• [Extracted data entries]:
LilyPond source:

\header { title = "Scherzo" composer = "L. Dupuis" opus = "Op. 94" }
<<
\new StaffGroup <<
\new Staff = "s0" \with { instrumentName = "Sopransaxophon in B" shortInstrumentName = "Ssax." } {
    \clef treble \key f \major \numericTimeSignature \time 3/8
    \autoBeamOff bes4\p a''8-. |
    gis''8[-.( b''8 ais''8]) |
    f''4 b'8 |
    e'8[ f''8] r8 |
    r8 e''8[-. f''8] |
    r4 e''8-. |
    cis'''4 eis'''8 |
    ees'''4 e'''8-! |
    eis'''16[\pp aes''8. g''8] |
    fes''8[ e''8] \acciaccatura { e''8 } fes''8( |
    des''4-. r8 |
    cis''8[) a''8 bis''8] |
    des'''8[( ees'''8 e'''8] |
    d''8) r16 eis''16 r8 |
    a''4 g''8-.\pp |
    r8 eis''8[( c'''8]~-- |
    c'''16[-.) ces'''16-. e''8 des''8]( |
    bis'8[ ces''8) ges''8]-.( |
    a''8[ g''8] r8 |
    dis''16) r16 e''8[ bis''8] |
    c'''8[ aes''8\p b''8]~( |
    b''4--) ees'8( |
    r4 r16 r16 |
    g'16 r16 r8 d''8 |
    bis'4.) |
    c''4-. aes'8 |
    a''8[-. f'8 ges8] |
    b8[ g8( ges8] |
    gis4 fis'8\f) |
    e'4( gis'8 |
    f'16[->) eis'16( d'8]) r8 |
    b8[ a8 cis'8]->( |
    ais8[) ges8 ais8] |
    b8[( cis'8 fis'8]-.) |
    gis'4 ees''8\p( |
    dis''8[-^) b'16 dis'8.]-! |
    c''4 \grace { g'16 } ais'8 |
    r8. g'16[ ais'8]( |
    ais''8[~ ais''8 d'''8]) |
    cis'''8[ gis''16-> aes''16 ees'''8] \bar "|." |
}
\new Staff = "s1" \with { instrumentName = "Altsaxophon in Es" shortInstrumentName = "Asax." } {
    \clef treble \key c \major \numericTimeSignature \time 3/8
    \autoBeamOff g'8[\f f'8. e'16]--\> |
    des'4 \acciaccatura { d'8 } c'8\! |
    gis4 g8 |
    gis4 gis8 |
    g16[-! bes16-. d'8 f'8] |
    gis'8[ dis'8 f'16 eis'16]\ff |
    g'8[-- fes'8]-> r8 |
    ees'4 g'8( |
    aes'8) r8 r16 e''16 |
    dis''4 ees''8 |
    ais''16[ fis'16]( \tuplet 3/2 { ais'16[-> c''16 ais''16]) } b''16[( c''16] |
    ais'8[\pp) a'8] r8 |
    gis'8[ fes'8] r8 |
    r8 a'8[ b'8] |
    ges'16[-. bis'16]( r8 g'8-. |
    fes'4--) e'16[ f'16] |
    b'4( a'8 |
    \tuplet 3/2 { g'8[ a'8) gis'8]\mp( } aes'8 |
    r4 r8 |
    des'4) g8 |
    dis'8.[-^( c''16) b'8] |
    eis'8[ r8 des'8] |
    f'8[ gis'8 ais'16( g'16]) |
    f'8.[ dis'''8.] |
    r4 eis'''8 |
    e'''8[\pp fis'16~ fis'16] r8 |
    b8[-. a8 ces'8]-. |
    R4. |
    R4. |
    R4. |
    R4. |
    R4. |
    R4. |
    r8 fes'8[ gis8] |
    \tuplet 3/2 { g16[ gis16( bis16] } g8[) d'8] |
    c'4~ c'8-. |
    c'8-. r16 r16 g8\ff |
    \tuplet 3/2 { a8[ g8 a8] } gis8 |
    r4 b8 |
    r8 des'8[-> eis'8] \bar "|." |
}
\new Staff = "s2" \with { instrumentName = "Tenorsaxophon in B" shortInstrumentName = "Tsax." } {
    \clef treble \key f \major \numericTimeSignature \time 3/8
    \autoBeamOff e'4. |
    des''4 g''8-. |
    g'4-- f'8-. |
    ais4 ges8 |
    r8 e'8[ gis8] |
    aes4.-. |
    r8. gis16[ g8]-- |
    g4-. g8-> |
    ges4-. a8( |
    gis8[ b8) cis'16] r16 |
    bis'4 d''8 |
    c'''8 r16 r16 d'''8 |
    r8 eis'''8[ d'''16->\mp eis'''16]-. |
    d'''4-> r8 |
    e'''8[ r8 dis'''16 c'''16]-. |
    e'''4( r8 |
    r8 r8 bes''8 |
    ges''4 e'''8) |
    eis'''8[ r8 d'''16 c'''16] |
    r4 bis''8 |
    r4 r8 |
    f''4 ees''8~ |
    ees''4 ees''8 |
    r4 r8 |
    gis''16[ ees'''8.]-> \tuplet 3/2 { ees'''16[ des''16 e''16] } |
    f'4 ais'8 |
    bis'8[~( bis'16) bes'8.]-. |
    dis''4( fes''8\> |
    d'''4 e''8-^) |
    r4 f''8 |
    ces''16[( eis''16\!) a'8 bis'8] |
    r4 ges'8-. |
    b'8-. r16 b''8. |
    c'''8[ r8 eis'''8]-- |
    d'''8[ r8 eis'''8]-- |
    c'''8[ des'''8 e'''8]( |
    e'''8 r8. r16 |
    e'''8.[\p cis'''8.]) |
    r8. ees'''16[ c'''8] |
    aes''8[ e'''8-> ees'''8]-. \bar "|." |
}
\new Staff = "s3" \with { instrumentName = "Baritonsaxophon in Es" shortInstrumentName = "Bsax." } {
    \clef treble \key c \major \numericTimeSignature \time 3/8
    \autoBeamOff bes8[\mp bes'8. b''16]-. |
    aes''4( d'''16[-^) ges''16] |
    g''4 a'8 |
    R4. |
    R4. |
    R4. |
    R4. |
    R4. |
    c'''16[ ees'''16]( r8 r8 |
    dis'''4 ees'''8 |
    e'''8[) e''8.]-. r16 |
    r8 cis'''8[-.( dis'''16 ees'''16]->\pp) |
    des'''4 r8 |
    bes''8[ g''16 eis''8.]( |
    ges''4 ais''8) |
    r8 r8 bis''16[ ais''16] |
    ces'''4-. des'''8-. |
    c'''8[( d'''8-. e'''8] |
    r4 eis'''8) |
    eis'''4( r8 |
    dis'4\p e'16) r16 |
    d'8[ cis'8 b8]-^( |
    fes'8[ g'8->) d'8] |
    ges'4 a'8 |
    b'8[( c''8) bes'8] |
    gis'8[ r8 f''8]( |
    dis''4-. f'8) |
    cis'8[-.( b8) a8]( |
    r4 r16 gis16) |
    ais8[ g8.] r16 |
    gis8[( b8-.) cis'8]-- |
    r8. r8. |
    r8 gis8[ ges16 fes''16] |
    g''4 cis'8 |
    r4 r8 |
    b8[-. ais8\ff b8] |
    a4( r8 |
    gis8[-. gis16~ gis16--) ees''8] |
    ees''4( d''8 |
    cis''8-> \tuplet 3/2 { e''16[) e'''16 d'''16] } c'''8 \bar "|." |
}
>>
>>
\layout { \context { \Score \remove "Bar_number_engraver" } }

• [AIM OF THE EXERCISE]: Show every line of the listing above that contains the string "tuplet", copying each line in full. Case counts.

• [FULL RESPONSE]:
    ais''16[ fis'16]( \tuplet 3/2 { ais'16[-> c''16 ais''16]) } b''16[( c''16] |
    \tuplet 3/2 { g'8[ a'8) gis'8]\mp( } aes'8 |
    \tuplet 3/2 { g16[ gis16( bis16] } g8[) d'8] |
    \tuplet 3/2 { a8[ g8 a8] } gis8 |
    gis''16[ ees'''8.]-> \tuplet 3/2 { ees'''16[ des''16 e''16] } |
    cis''8-> \tuplet 3/2 { e''16[) e'''16 d'''16] } c'''8 \bar "|." |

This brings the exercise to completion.